Work request — The result should be the lines from the one holding "brown notebook [270,218,359,269]" to the final line of the records, retyped exactly.

== Task input

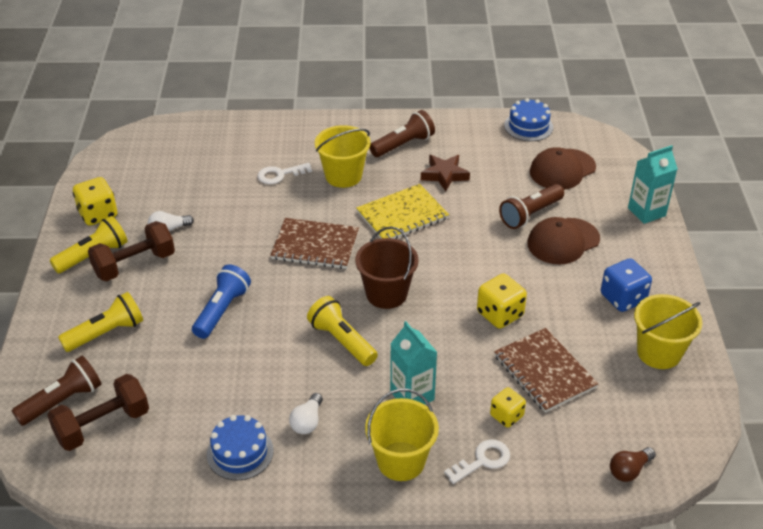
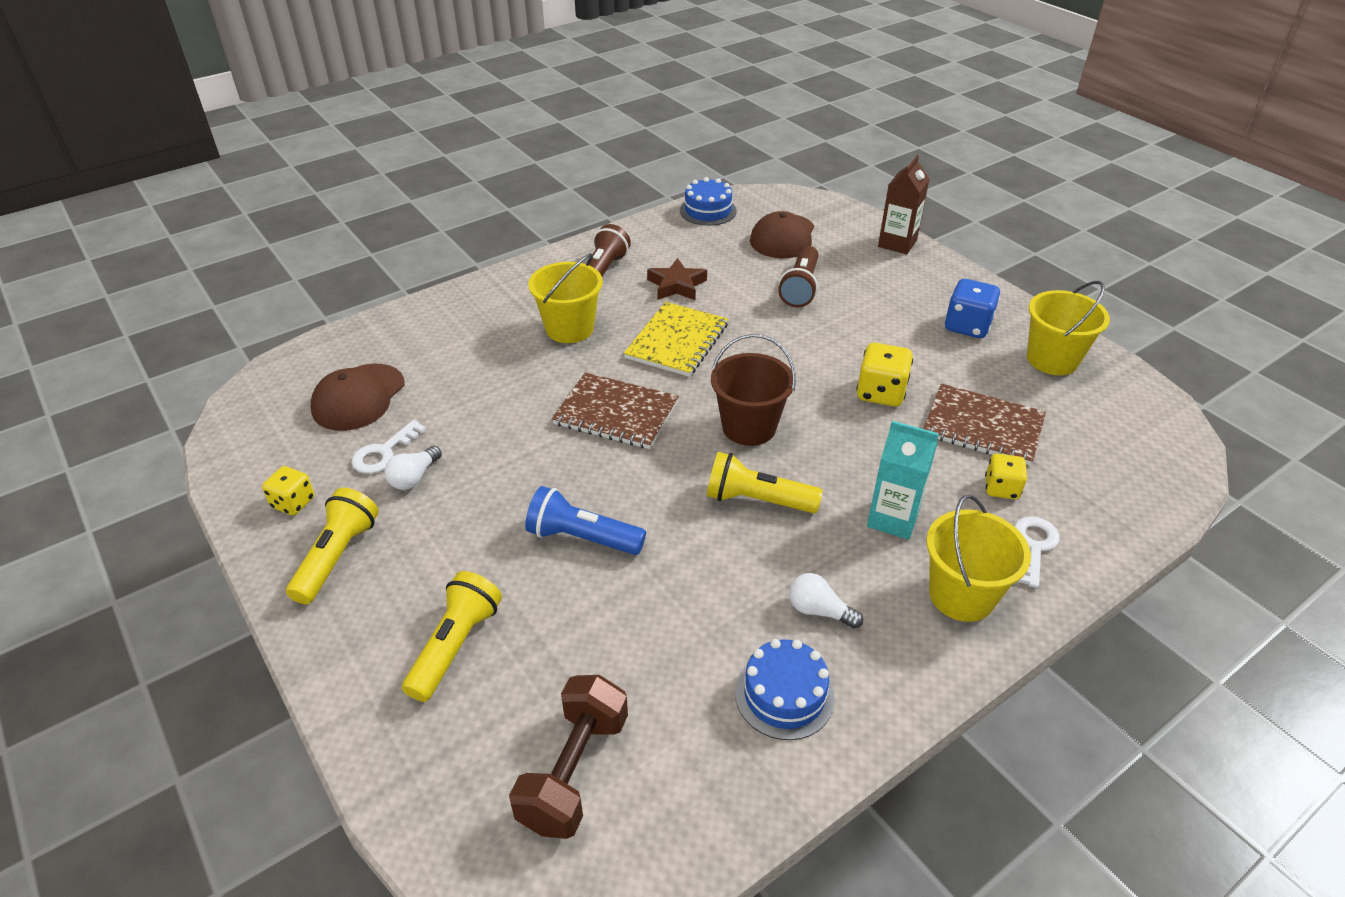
camera: 35 degrees left, 0 degrees up
brown flashlight [12,356,101,426] -> none
yellow dice [73,177,117,226] -> yellow dice [262,466,314,515], size x0.66
brown dumbbell [88,221,175,281] -> none
blue flashlight [192,264,251,339] -> blue flashlight turned 60 degrees counterclockwise [525,486,646,555]
white key [257,163,312,184] -> white key moved to [352,420,426,474]
brown notebook [270,218,359,269] -> brown notebook turned 45 degrees clockwise [552,373,679,449]
white light bulb [289,393,323,434] -> white light bulb turned 135 degrees clockwise [789,573,863,629]
brown cap [527,217,600,264] -> brown cap moved to [311,364,404,431]
brown light bulb [610,447,656,482] -> none
turquoise carton [628,145,678,224] -> brown carton [878,155,929,254]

====

Response below —
brown notebook [270,218,359,269] -> brown notebook turned 45 degrees clockwise [552,373,679,449]
white light bulb [289,393,323,434] -> white light bulb turned 135 degrees clockwise [789,573,863,629]
brown cap [527,217,600,264] -> brown cap moved to [311,364,404,431]
brown light bulb [610,447,656,482] -> none
turquoise carton [628,145,678,224] -> brown carton [878,155,929,254]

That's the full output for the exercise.